◆ About this exercise
Write out exactly the lines from the one containing "snow-white hexagon nut (no. 2 from left)" through the last line of the records below, including both.
═══ Task data
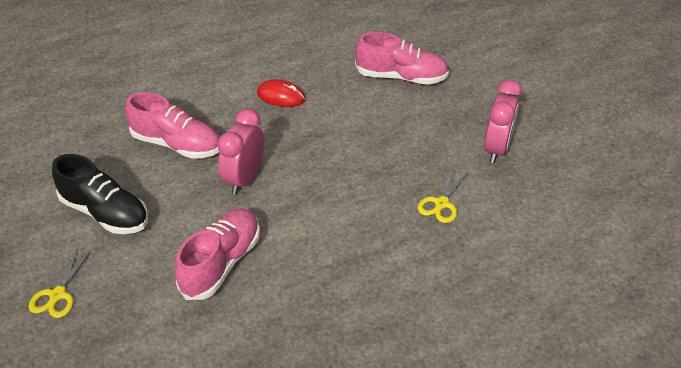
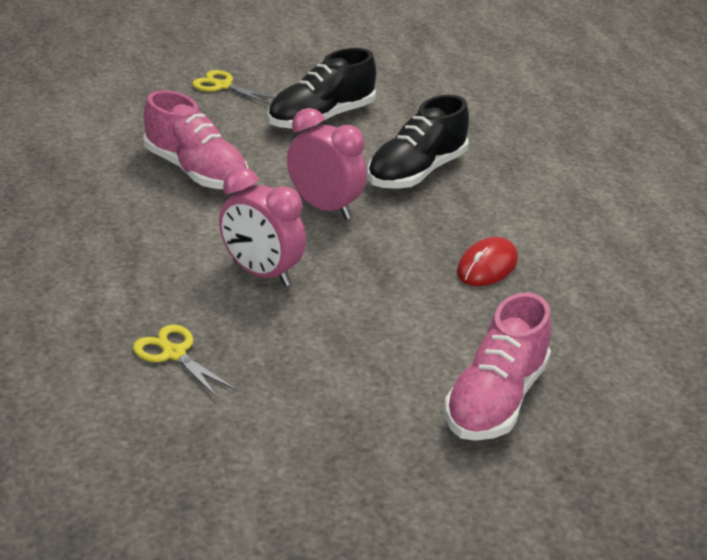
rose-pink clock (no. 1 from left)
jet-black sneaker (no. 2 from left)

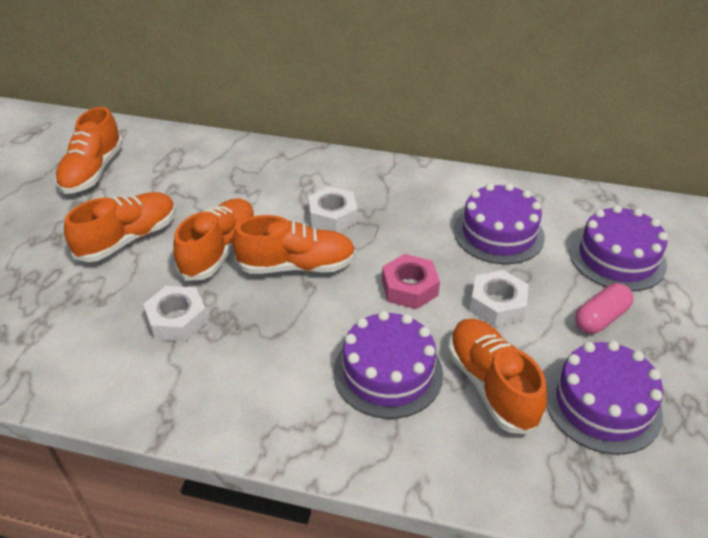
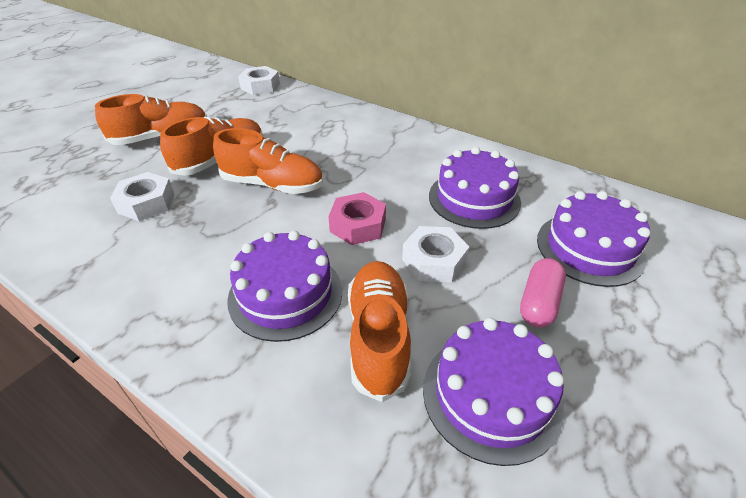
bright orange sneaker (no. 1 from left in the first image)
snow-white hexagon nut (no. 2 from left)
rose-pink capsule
══════
◆ Solution for this task
snow-white hexagon nut (no. 2 from left)
rose-pink capsule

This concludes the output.